(Revision comparison data)
=====
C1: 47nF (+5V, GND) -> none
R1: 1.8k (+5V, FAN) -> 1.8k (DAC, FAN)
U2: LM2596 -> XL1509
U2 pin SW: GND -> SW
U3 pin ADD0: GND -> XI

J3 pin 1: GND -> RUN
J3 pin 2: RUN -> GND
=====
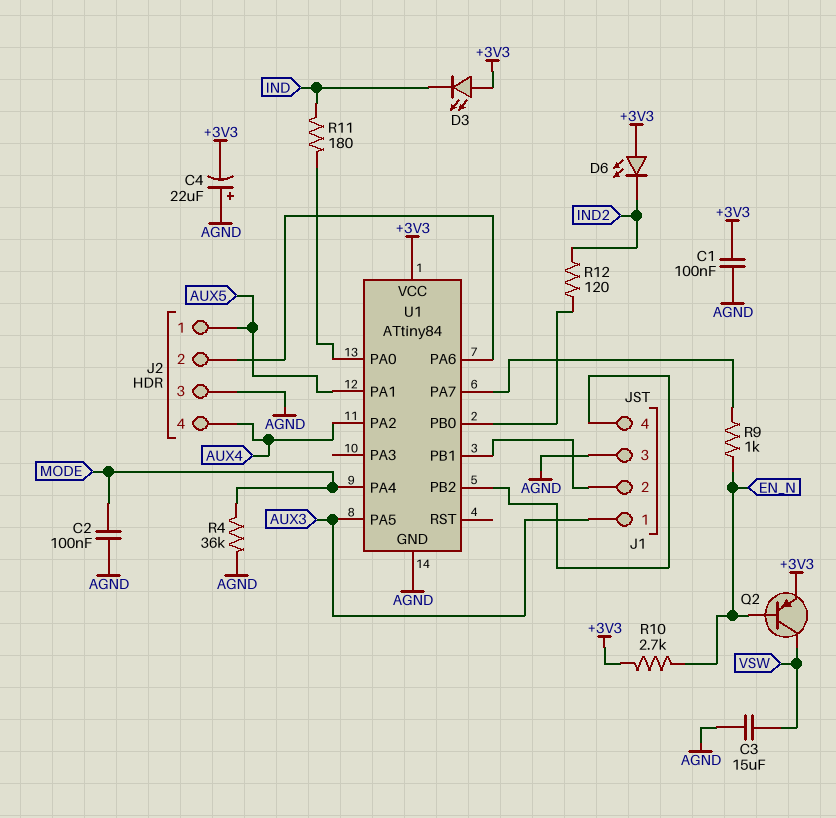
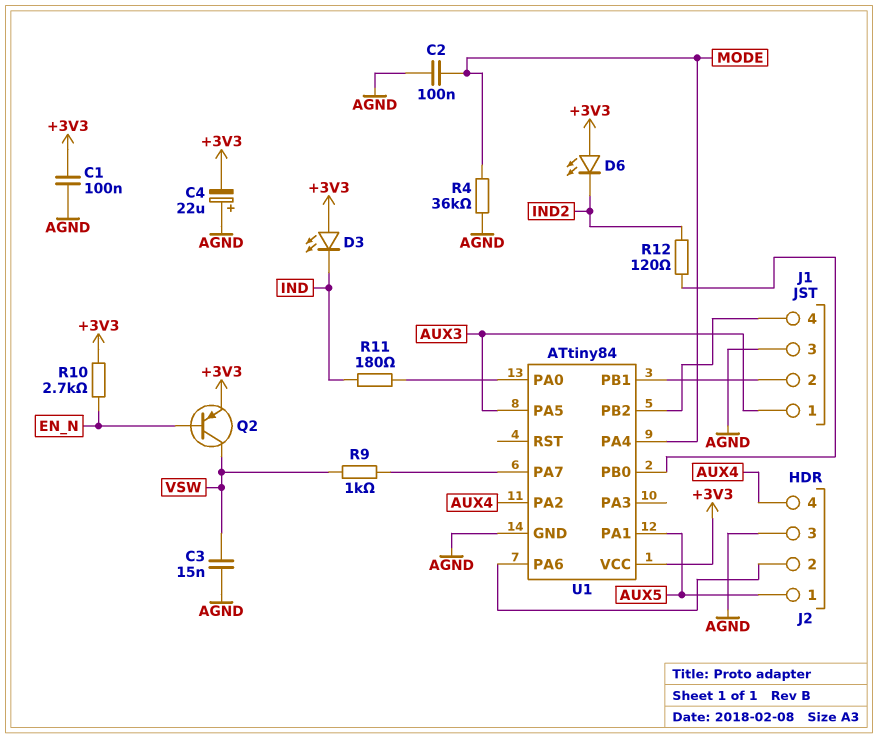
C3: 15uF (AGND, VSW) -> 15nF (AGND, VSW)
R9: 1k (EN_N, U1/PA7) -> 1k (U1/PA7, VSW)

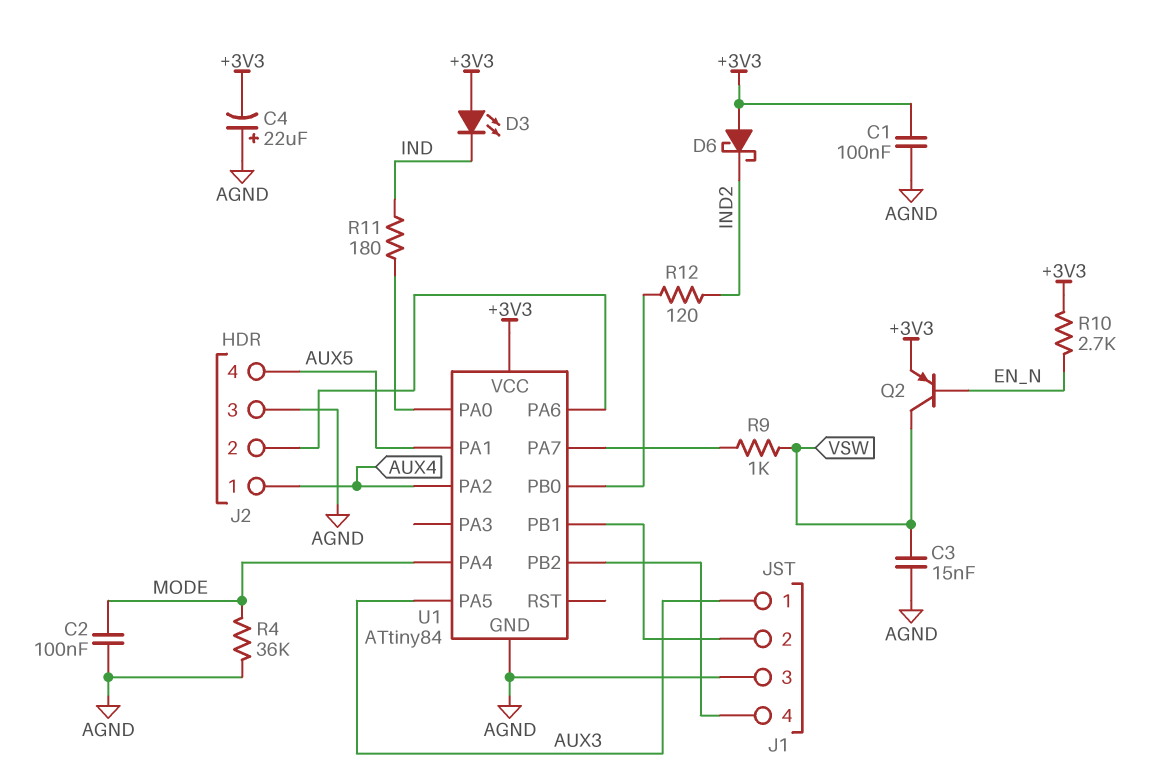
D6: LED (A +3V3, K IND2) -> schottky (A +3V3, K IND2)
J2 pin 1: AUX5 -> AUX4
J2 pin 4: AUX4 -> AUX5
=====
→ **THE TASK**: Your reply should hold nothing but the lines above, from the one containing "R9: 1k (EN_N, U1/PA7) -> 1k (U1/PA7, VSW)" to the one containing "J2 pin 4: AUX4 -> AUX5", reproduced exactly minus the pictures.

→ **SOLVED PROBLEM**:
R9: 1k (EN_N, U1/PA7) -> 1k (U1/PA7, VSW)

D6: LED (A +3V3, K IND2) -> schottky (A +3V3, K IND2)
J2 pin 1: AUX5 -> AUX4
J2 pin 4: AUX4 -> AUX5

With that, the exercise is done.